-- Opening Marker --

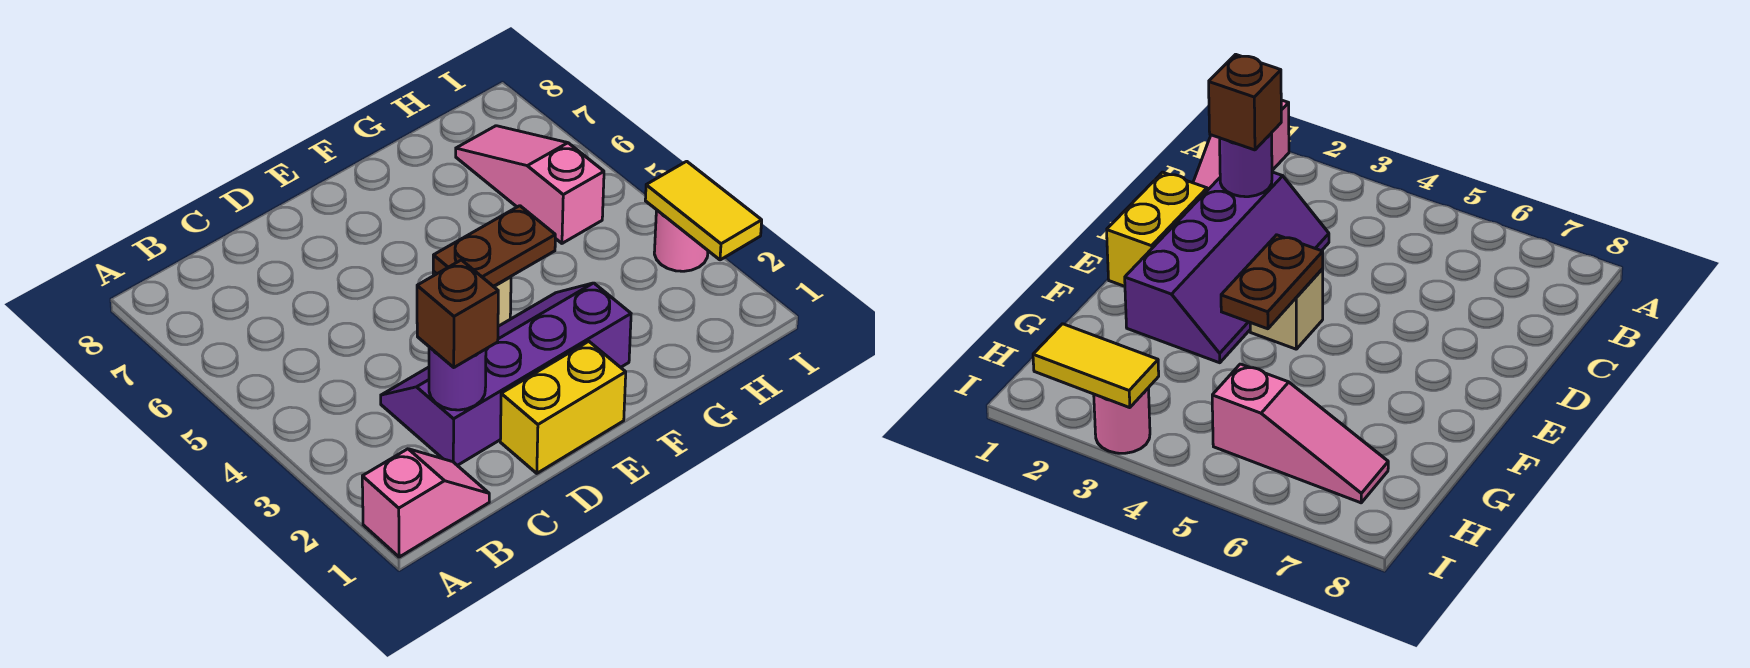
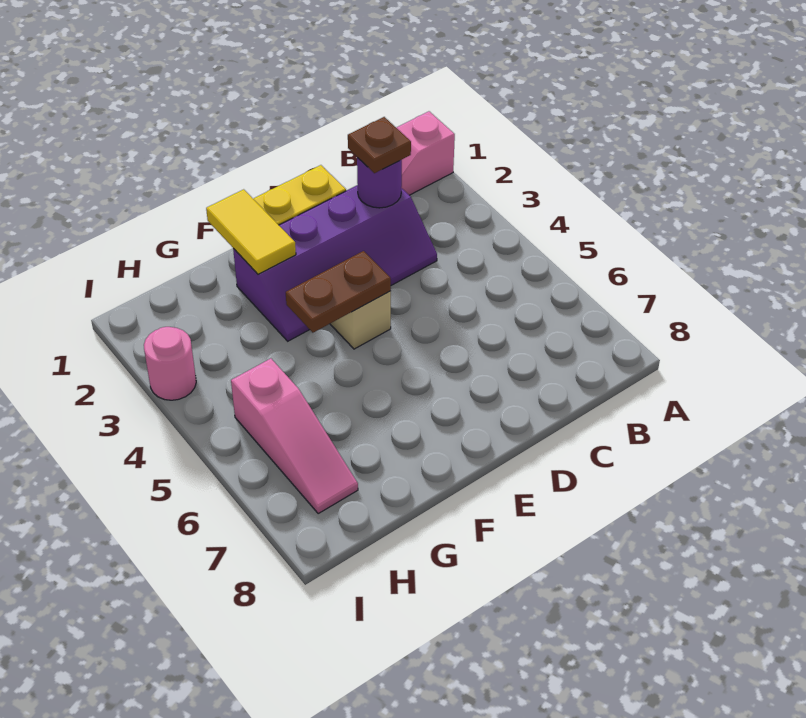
brown brick C2 level 3 -> brown plate C2 level 3
yellow tile I2:I3 level 2 -> yellow tile F1:F2 level 2

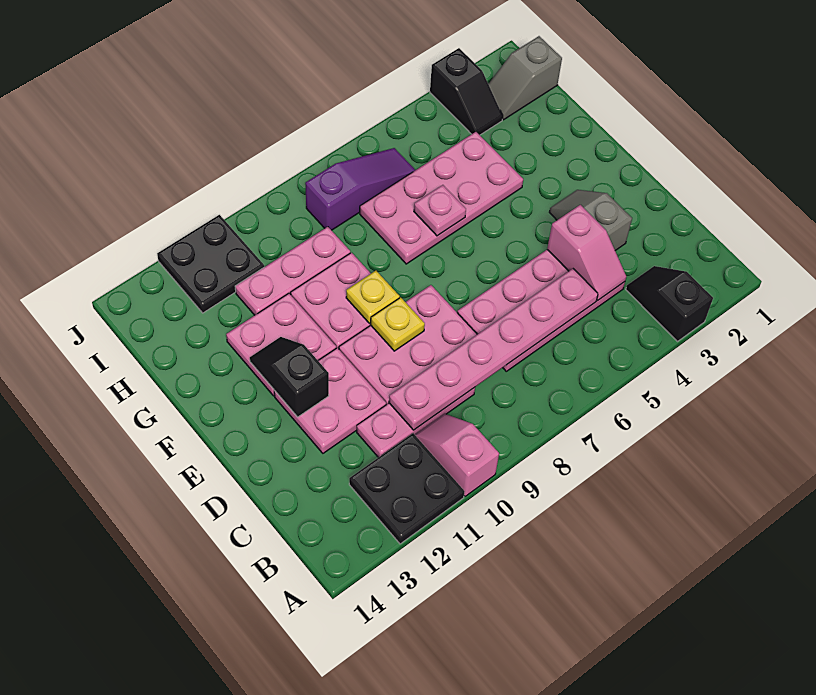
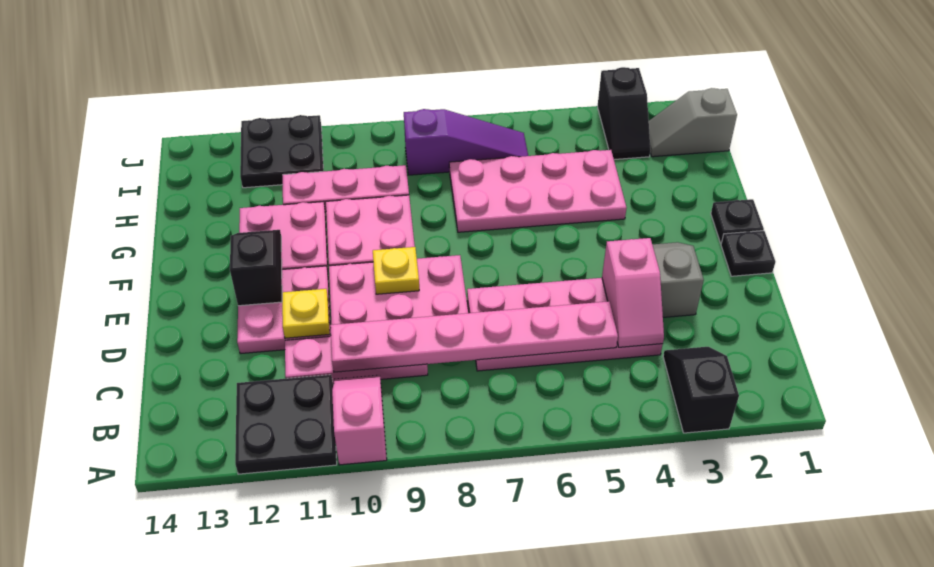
none -> black plate E1 level 1
none -> black plate F1 level 1
yellow plate F9 level 2 -> yellow plate D11 level 2
pink plate G6 level 2 -> none

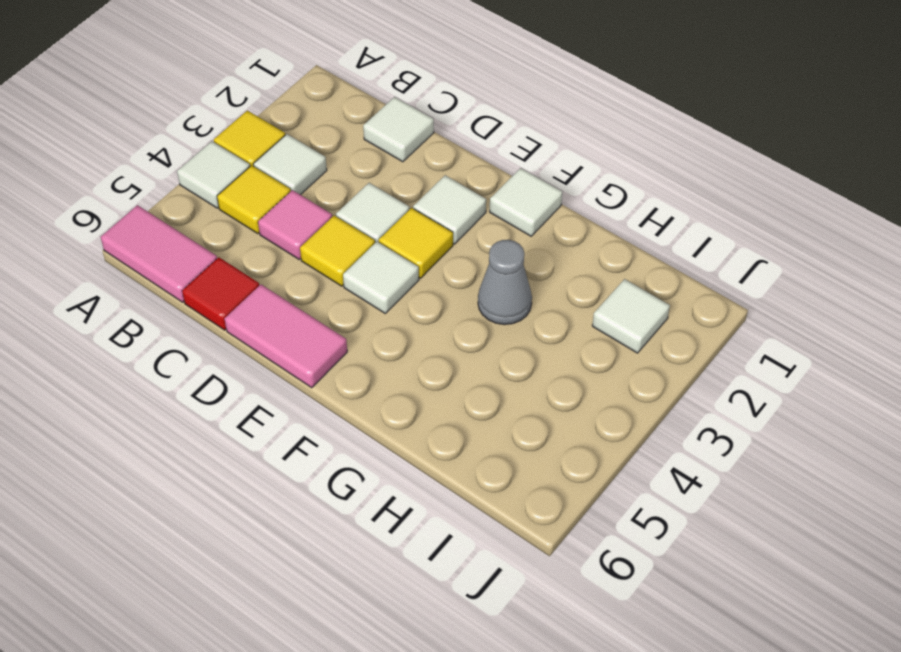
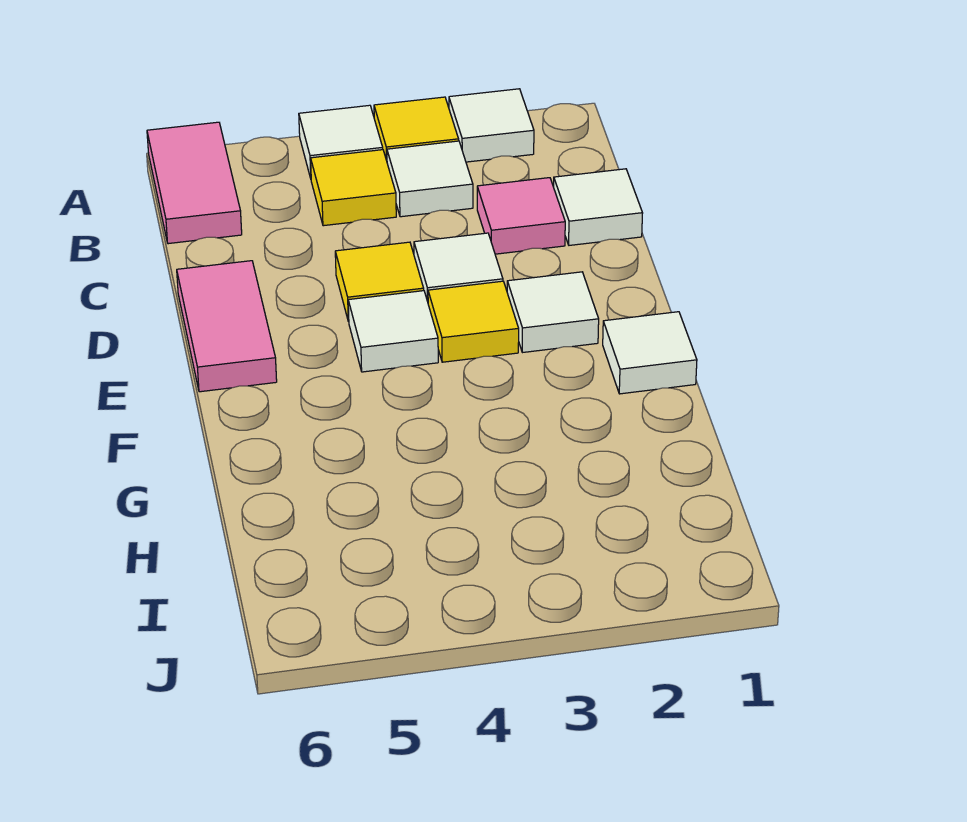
pink tile C4 level 1 -> pink tile C2 level 1
red tile C6 level 1 -> none
grey cone G3 level 1 -> none
white tile I2 level 1 -> white tile A2 level 1

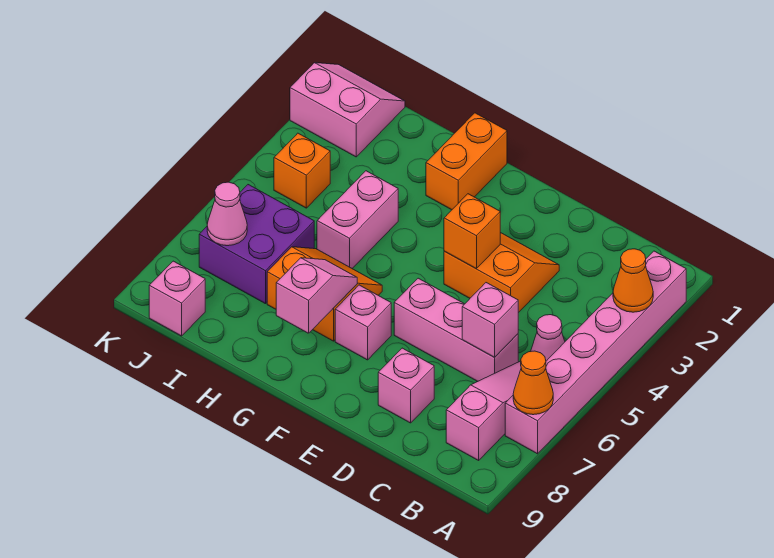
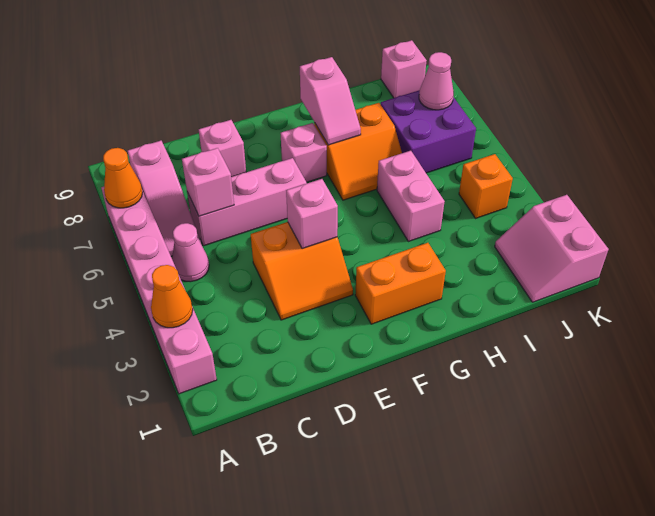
orange brick E4 level 2 -> pink brick E4 level 2
orange brick G1:G2 level 1 -> orange brick F2:G2 level 1
pink slope J1:K2 level 1 top 2 -> pink slope J1:K2 level 1 top K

-- Closing Marker --

Exercise goal |
Scan the material above for the word "plate", and copy every line in which it is found.

Final answer |
brown brick C2 level 3 -> brown plate C2 level 3
none -> black plate E1 level 1
none -> black plate F1 level 1
yellow plate F9 level 2 -> yellow plate D11 level 2
pink plate G6 level 2 -> none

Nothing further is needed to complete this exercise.